[WHAT IS REQUIRED] Each entry should be given again exactly, with any image left out.

[RECORD EXCERPTS]
☆ ☆ ☆ ☆ ☆ ☆ ☆

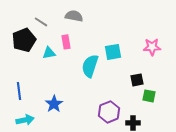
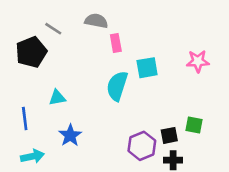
pink rectangle: (66, 42) -> (116, 43), moved
cyan triangle: (49, 53) -> (57, 98), moved
black square: (137, 80) -> (169, 135), moved

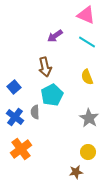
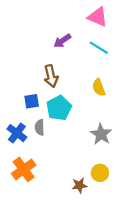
blue square: (14, 87) -> (32, 101), moved, turned 32
brown star: (76, 172) -> (79, 185), moved

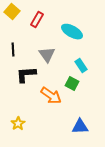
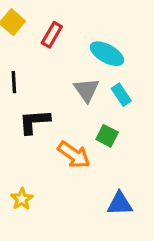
gray triangle: (47, 55) -> (87, 90), moved
cyan rectangle: (81, 66) -> (121, 95), moved

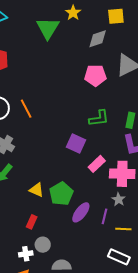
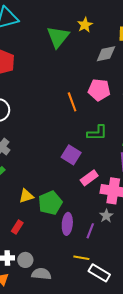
orange line: (26, 109) -> (72, 102), moved
yellow triangle: (37, 190) -> (26, 196), turned -49
purple ellipse: (81, 212) -> (67, 224), turned -40
yellow line: (123, 229) -> (81, 258), moved
gray circle: (43, 245) -> (25, 260), moved

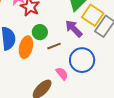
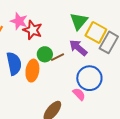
brown line: (54, 46) -> (58, 57), moved
pink semicircle: (62, 74) -> (79, 94), moved

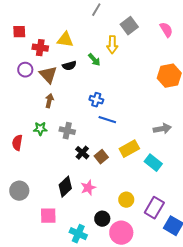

☆ ☆ ☆ ☆ ☆ ☆ ☆

[SOLUTION TO THIS EXERCISE]
pink rectangle: (66, 42) -> (116, 43), moved
cyan triangle: (49, 53) -> (57, 98), moved
black square: (137, 80) -> (169, 135), moved

blue square: (14, 87) -> (32, 101), moved, turned 32
brown star: (76, 172) -> (79, 185), moved

gray triangle: (47, 55) -> (87, 90), moved
cyan rectangle: (81, 66) -> (121, 95), moved

orange line: (26, 109) -> (72, 102), moved
yellow triangle: (37, 190) -> (26, 196), turned -49
purple ellipse: (81, 212) -> (67, 224), turned -40
yellow line: (123, 229) -> (81, 258), moved
gray circle: (43, 245) -> (25, 260), moved

brown line: (54, 46) -> (58, 57), moved
pink semicircle: (62, 74) -> (79, 94), moved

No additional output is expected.